═══ PROVIDED MATERIAL ═══
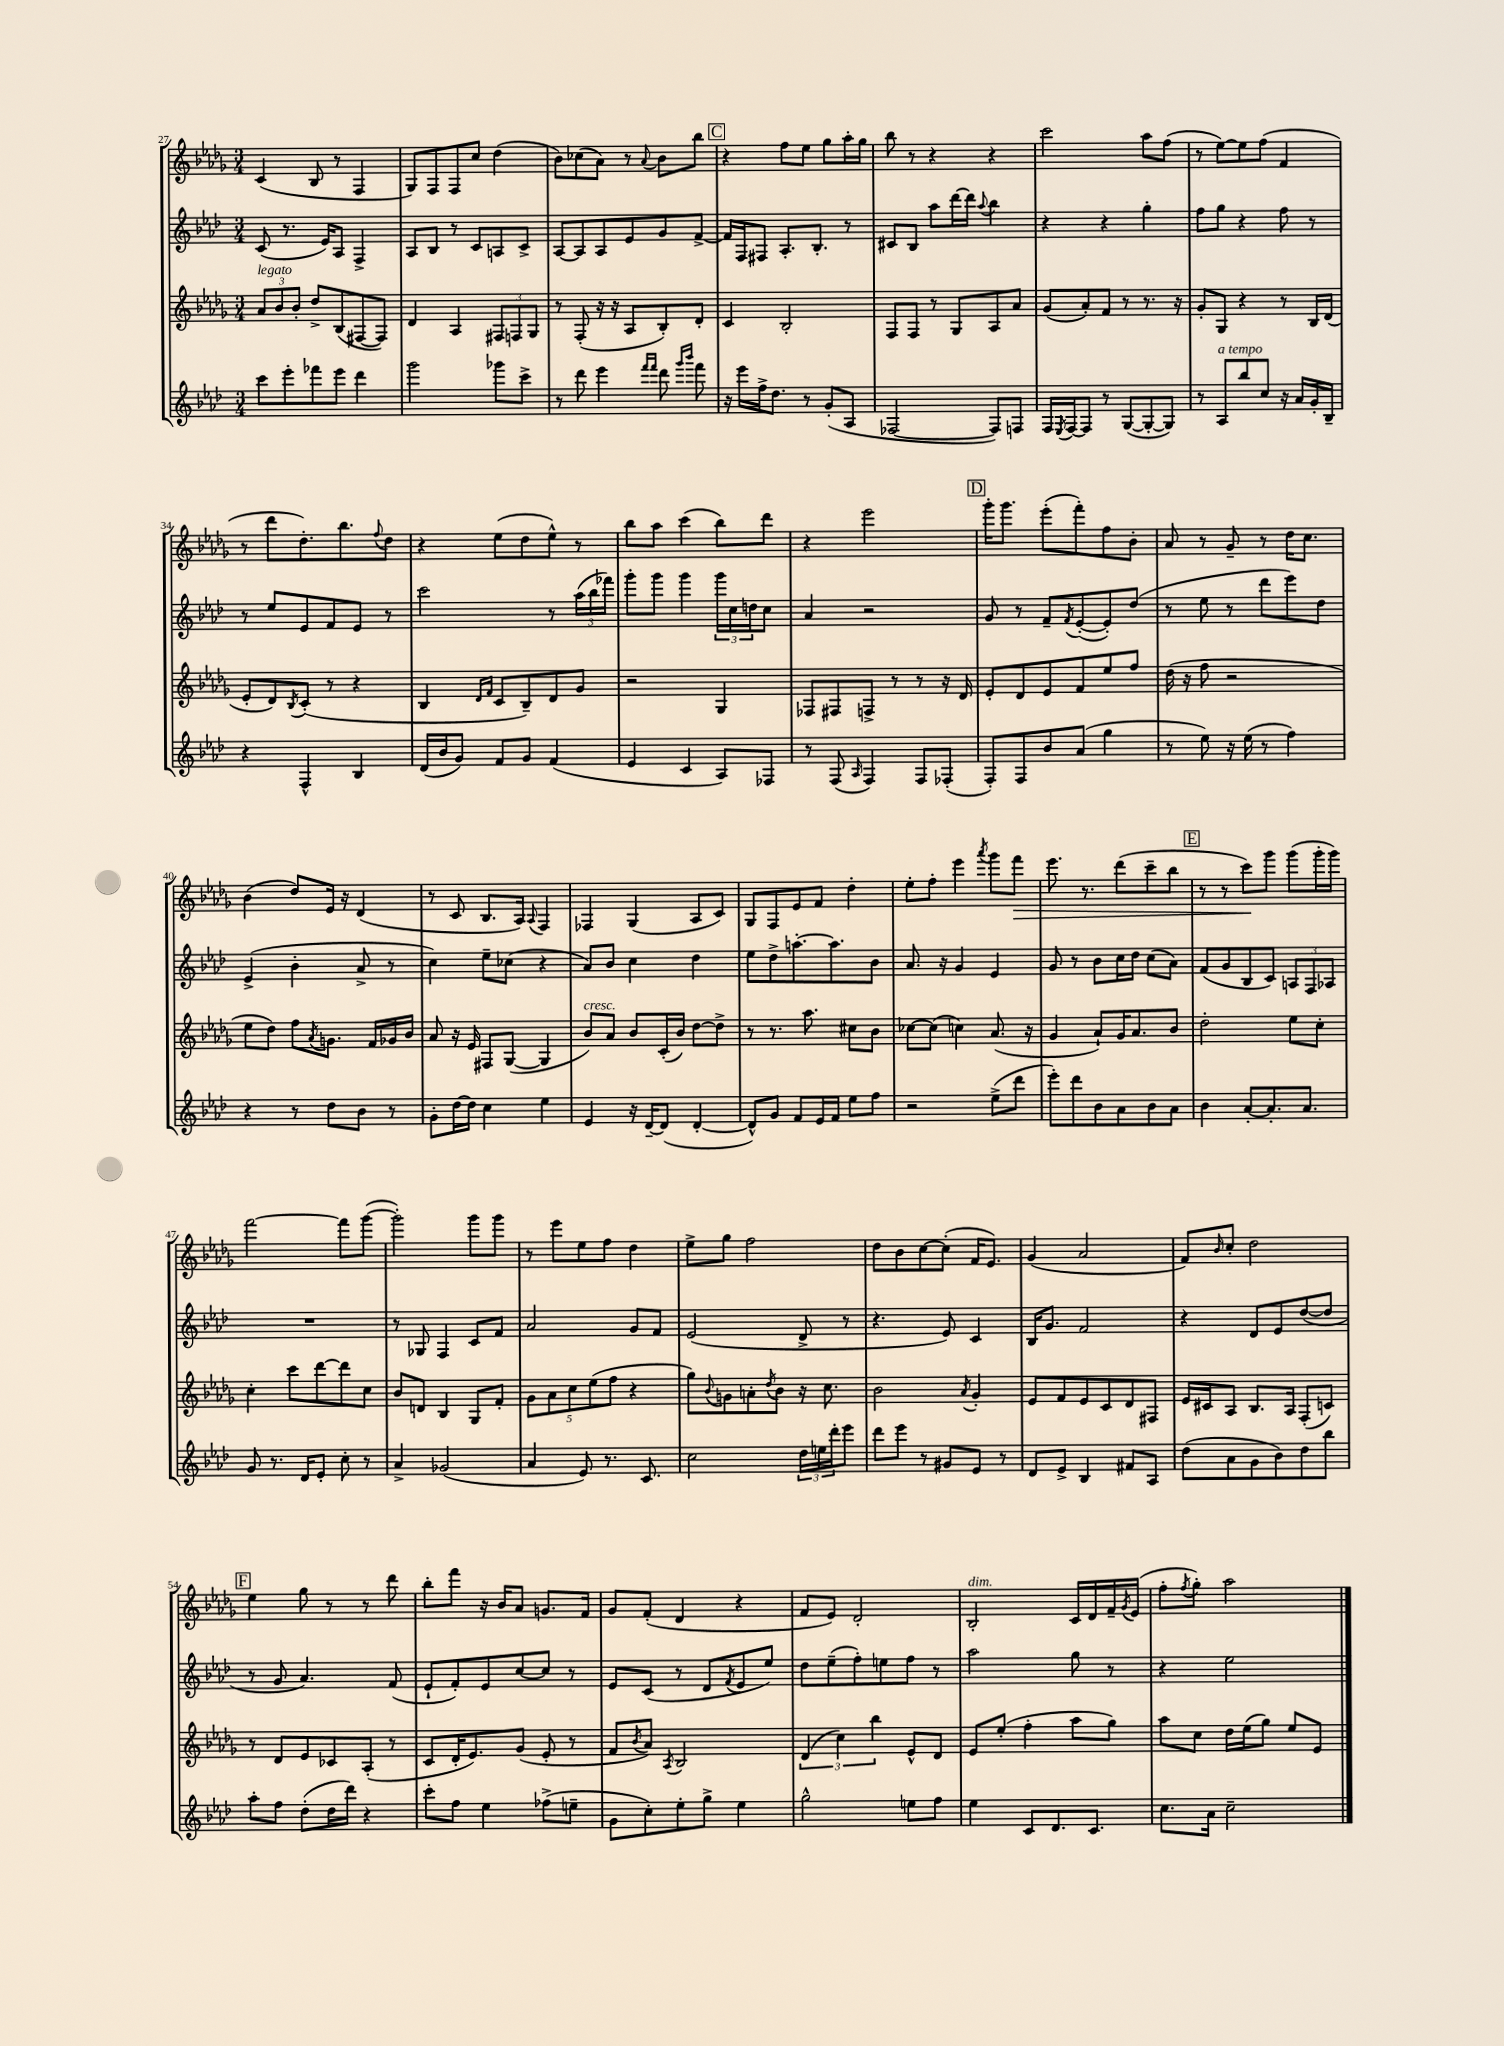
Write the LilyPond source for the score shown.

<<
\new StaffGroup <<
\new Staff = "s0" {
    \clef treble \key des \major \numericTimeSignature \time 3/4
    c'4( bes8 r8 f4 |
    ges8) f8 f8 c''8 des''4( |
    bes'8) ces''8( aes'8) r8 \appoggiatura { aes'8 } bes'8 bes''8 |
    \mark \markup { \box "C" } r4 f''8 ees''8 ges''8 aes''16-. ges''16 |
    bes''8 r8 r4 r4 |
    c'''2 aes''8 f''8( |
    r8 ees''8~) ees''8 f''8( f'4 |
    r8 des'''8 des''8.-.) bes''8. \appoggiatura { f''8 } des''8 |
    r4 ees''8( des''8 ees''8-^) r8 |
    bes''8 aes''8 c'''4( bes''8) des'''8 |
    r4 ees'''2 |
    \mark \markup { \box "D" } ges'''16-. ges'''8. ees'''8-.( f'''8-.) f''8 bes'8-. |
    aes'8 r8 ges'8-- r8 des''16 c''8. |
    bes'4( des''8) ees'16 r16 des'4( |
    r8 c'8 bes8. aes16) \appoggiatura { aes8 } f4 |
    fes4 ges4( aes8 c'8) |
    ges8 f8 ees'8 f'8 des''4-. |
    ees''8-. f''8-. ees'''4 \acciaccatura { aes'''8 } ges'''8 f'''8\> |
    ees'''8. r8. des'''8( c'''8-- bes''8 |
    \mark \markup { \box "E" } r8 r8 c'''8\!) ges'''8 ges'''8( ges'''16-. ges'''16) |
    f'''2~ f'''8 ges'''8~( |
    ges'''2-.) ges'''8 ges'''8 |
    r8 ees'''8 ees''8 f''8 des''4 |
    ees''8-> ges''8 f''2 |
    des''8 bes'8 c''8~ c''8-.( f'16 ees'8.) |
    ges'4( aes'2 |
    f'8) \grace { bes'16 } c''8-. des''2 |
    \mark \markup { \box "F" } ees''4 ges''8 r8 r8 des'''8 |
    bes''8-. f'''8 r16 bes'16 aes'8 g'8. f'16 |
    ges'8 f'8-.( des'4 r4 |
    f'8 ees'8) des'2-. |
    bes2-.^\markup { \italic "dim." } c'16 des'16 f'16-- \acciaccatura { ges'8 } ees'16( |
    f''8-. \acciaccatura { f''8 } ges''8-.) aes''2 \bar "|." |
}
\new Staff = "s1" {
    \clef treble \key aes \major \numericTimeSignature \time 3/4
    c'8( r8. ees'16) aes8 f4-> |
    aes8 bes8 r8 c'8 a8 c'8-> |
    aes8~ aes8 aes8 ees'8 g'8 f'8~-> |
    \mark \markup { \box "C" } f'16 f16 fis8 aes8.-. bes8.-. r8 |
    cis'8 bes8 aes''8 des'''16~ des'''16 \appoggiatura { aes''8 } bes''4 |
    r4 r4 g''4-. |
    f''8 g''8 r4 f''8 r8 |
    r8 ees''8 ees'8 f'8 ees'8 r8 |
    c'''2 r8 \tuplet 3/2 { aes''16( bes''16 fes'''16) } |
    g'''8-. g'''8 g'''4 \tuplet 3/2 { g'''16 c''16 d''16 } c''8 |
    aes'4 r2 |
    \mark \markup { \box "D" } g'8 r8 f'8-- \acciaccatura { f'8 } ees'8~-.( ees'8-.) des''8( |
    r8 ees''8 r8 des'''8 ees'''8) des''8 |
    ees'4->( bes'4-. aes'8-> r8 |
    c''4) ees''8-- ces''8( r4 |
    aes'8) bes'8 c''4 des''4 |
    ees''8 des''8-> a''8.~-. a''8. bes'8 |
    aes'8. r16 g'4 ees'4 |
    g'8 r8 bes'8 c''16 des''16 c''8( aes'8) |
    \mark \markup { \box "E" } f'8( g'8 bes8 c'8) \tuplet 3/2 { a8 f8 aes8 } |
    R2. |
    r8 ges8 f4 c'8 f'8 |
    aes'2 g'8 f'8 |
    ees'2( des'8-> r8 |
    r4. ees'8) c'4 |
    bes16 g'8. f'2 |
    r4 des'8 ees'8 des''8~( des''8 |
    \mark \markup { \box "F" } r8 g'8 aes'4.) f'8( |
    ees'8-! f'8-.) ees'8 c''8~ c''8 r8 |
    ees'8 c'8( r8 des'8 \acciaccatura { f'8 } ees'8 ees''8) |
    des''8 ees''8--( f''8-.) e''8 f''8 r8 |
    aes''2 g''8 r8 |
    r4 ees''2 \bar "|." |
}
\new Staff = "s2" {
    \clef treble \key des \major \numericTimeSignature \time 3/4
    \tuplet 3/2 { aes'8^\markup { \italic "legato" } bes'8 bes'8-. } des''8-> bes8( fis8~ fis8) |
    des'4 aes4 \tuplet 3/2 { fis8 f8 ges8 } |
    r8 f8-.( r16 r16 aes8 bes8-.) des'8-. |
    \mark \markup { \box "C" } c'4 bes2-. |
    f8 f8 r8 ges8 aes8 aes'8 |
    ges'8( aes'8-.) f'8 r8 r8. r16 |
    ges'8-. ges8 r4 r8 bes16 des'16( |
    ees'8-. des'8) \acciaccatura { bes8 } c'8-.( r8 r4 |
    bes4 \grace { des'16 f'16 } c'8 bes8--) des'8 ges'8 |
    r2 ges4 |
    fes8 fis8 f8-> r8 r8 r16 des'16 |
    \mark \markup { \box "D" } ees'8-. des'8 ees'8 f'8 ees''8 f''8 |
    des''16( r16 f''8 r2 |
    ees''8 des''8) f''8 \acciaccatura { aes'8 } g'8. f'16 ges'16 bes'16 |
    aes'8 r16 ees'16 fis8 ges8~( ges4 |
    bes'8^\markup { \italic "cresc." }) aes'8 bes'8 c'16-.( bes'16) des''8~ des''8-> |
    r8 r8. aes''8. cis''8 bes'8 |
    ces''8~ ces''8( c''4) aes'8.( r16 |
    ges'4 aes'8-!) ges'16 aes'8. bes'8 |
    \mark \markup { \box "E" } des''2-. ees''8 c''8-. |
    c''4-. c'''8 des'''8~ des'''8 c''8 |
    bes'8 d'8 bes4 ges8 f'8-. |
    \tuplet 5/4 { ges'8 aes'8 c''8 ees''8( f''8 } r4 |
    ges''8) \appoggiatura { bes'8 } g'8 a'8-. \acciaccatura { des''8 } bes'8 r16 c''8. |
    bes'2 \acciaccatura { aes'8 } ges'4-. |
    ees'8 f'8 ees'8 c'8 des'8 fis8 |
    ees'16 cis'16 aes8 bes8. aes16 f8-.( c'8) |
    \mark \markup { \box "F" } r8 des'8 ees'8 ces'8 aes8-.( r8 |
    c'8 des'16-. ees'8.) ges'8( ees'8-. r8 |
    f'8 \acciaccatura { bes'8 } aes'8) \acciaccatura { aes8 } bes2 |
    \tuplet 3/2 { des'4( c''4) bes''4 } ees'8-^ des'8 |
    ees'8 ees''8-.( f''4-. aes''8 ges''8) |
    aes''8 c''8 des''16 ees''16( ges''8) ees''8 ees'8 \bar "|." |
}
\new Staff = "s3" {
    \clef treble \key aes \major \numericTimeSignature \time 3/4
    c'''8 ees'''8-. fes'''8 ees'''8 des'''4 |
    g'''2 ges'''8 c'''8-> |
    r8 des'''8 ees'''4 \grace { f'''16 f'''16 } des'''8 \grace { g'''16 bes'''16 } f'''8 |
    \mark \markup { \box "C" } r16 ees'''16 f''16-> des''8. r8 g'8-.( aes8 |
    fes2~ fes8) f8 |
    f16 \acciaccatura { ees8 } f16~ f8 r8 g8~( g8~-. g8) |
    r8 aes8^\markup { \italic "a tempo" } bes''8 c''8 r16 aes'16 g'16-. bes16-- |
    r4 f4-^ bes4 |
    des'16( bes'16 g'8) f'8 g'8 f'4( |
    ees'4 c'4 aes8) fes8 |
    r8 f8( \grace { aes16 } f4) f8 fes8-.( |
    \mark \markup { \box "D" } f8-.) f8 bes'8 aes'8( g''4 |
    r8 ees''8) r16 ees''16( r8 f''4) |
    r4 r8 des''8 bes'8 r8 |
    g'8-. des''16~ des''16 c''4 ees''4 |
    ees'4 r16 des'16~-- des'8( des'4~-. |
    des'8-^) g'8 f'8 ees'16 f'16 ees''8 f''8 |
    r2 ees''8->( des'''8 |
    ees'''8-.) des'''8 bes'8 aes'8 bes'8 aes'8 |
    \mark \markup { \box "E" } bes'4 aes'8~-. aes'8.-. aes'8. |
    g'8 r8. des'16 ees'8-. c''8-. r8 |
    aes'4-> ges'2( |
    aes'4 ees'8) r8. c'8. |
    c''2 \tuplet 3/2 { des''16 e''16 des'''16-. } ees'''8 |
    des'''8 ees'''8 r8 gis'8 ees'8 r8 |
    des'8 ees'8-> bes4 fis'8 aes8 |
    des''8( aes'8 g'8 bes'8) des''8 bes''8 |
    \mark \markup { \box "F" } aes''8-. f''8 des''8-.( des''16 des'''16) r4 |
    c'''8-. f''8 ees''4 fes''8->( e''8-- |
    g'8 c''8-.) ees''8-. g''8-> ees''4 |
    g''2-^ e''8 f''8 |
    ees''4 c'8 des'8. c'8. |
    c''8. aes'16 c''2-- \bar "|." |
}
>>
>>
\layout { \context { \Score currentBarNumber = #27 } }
═══
EXERCISE INSTRUCTIONS: Count the lines above that contain "tuplet", matching case exactly. Give only the number.

EXPECTED ANSWER: 8